* What is needed: Please return each entry exactly as it appears, but not the pictures.

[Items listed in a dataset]
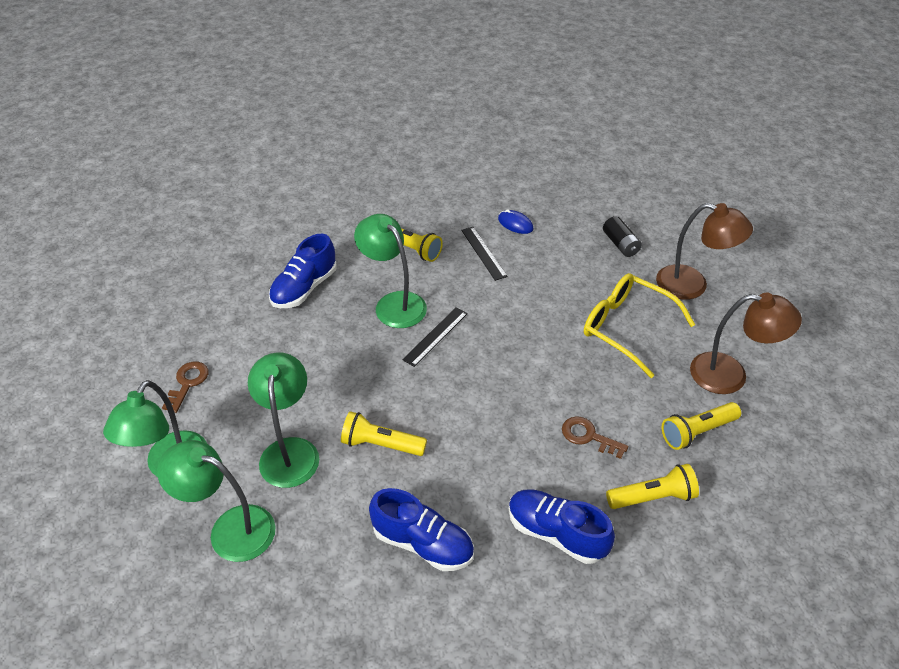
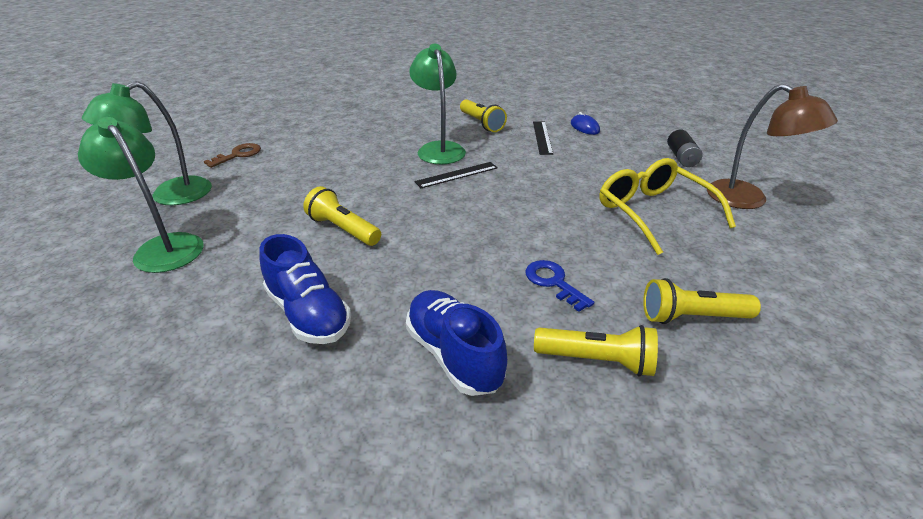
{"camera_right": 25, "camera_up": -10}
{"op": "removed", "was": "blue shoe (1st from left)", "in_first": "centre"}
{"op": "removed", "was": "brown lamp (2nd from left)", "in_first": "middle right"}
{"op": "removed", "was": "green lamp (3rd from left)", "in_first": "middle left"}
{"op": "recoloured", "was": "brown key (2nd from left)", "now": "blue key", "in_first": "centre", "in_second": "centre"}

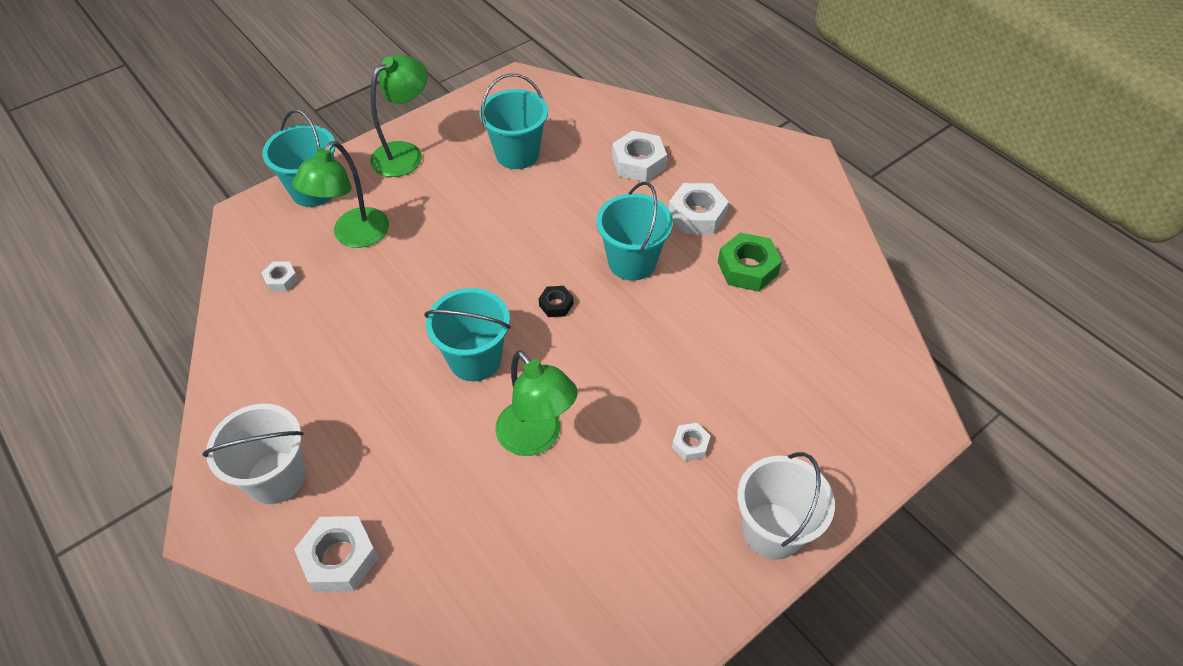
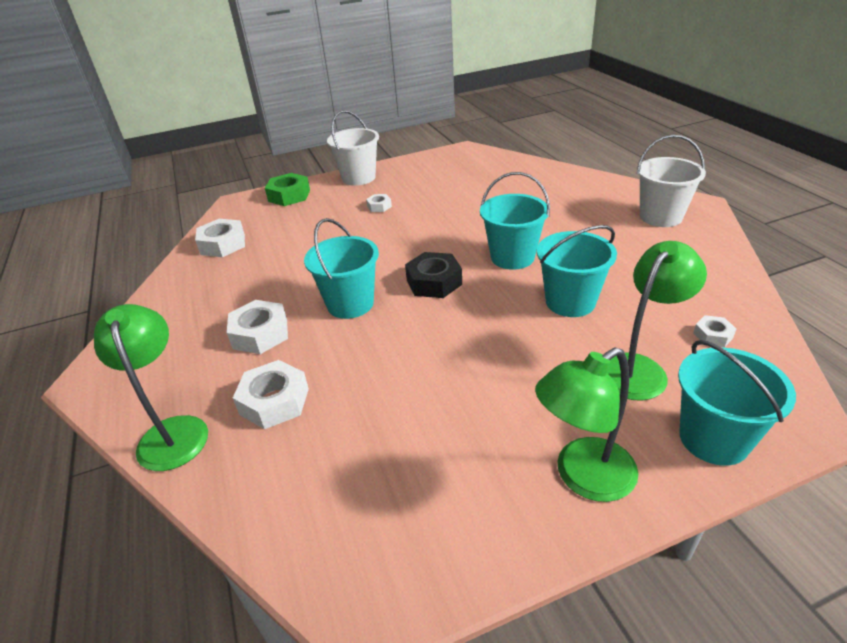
{"camera_right": -160, "camera_up": -15}
{"op": "moved", "was": "turquoise bucket (3rd from left)", "in_first": "top centre", "in_second": "middle right"}
{"op": "moved", "was": "green nut", "in_first": "centre", "in_second": "top centre"}
{"op": "resized", "was": "black nut", "in_first": "centre", "in_second": "centre", "ratio": 1.84}
{"op": "moved", "was": "green lamp (3rd from left in the first image)", "now": "green lamp (1st from left)", "in_first": "centre", "in_second": "middle left"}
{"op": "moved", "was": "white nut (2nd from left in the first image)", "now": "white nut (1st from left)", "in_first": "bottom left", "in_second": "middle left"}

* Output for this exercise:
{"camera_right": 25, "camera_up": -10}
{"op": "removed", "was": "blue shoe (1st from left)", "in_first": "centre"}
{"op": "removed", "was": "brown lamp (2nd from left)", "in_first": "middle right"}
{"op": "removed", "was": "green lamp (3rd from left)", "in_first": "middle left"}
{"op": "recoloured", "was": "brown key (2nd from left)", "now": "blue key", "in_first": "centre", "in_second": "centre"}

{"camera_right": -160, "camera_up": -15}
{"op": "moved", "was": "turquoise bucket (3rd from left)", "in_first": "top centre", "in_second": "middle right"}
{"op": "moved", "was": "green nut", "in_first": "centre", "in_second": "top centre"}
{"op": "resized", "was": "black nut", "in_first": "centre", "in_second": "centre", "ratio": 1.84}
{"op": "moved", "was": "green lamp (3rd from left in the first image)", "now": "green lamp (1st from left)", "in_first": "centre", "in_second": "middle left"}
{"op": "moved", "was": "white nut (2nd from left in the first image)", "now": "white nut (1st from left)", "in_first": "bottom left", "in_second": "middle left"}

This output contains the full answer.